[What you are asked to do]:
All the entries need to be duplicated exactly, with the pictures omitted.
·····
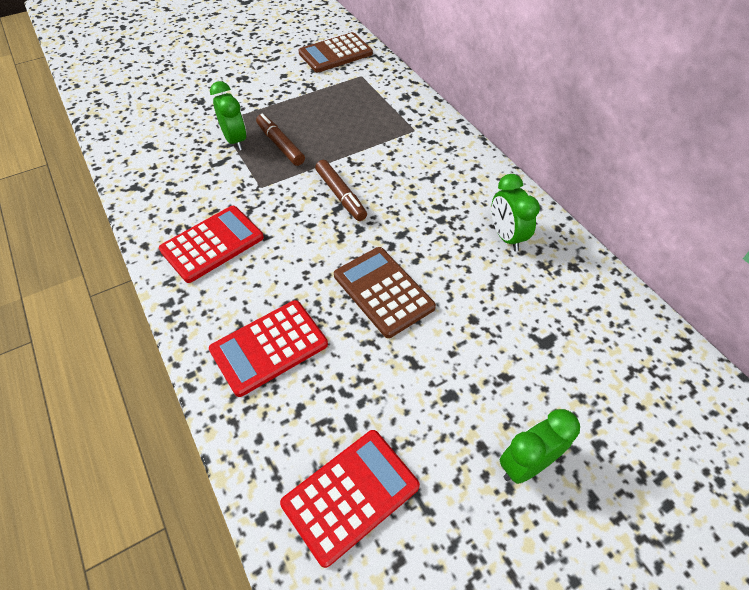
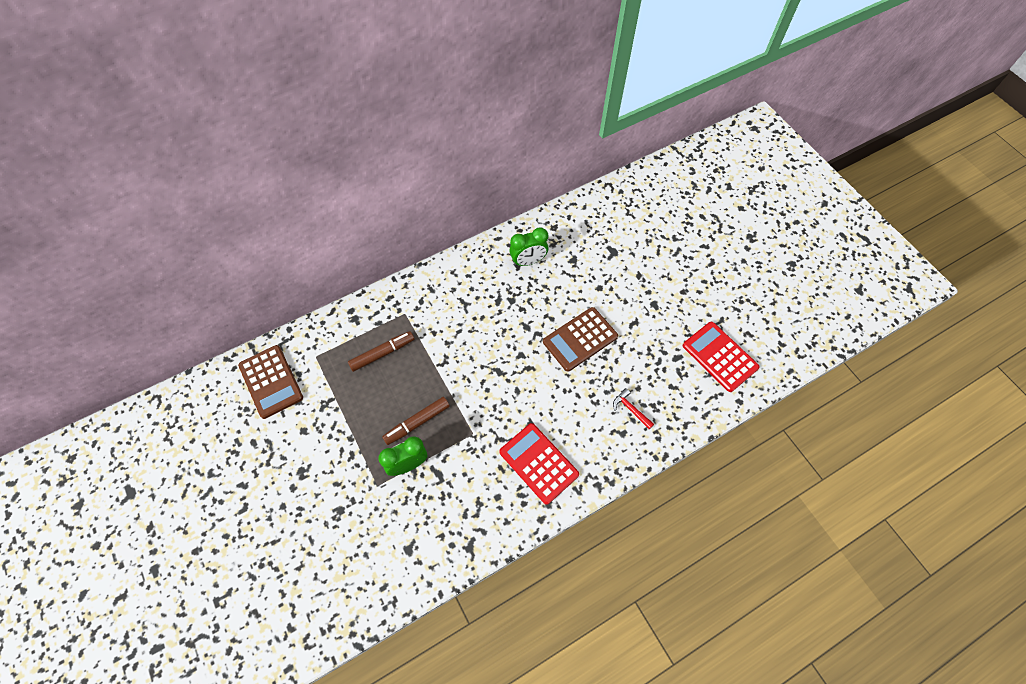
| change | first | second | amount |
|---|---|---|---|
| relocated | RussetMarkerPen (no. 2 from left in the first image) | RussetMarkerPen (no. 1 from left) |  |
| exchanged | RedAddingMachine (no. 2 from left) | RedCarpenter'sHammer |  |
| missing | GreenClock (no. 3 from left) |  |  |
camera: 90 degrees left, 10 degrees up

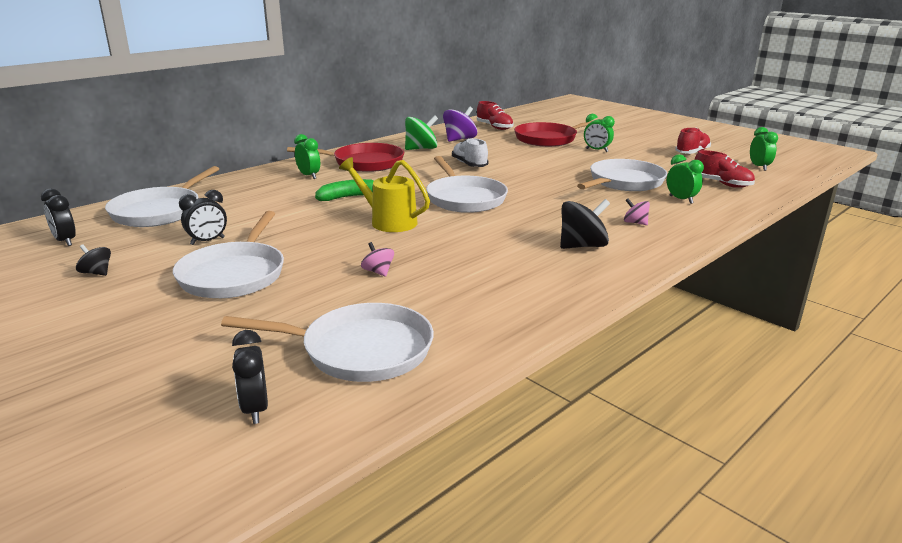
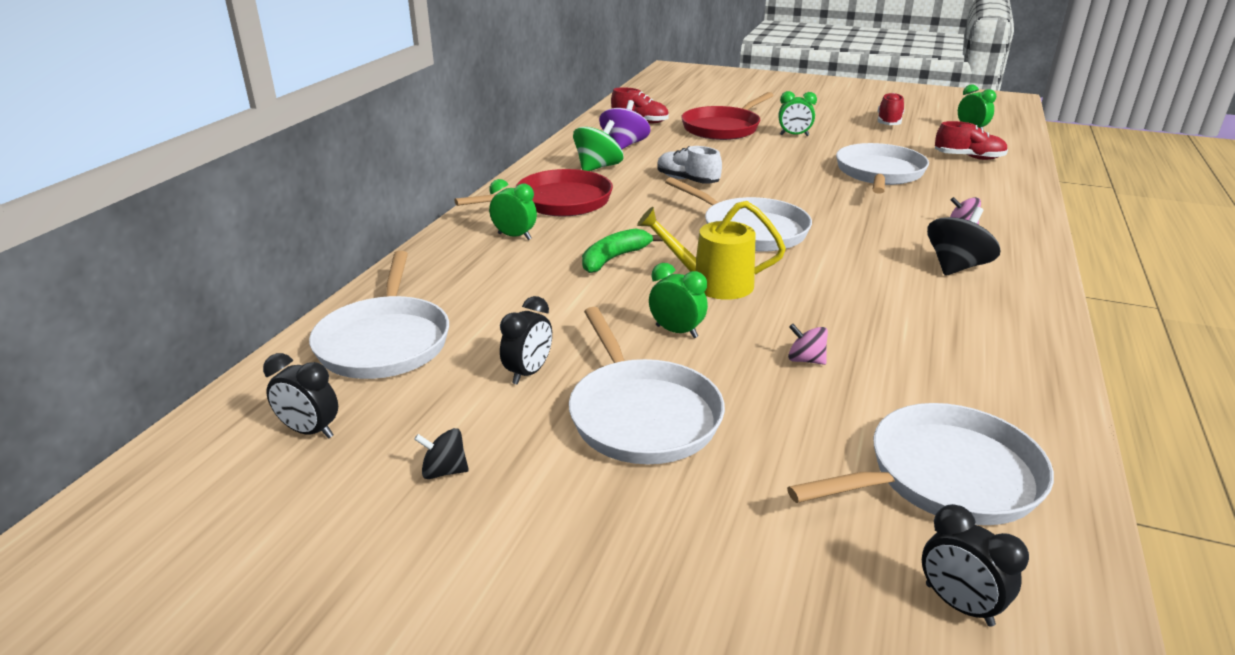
| change | first | second | amount |
|---|---|---|---|
| relocated | GreenClock (no. 3 from left in the first image) | GreenClock (no. 2 from left) |  |
camera: 25 degrees left, 5 degrees up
·····
[Finished task]:
| change | first | second | amount |
|---|---|---|---|
| relocated | RussetMarkerPen (no. 2 from left in the first image) | RussetMarkerPen (no. 1 from left) |  |
| exchanged | RedAddingMachine (no. 2 from left) | RedCarpenter'sHammer |  |
| missing | GreenClock (no. 3 from left) |  |  |
camera: 90 degrees left, 10 degrees up

| change | first | second | amount |
|---|---|---|---|
| relocated | GreenClock (no. 3 from left in the first image) | GreenClock (no. 2 from left) |  |
camera: 25 degrees left, 5 degrees up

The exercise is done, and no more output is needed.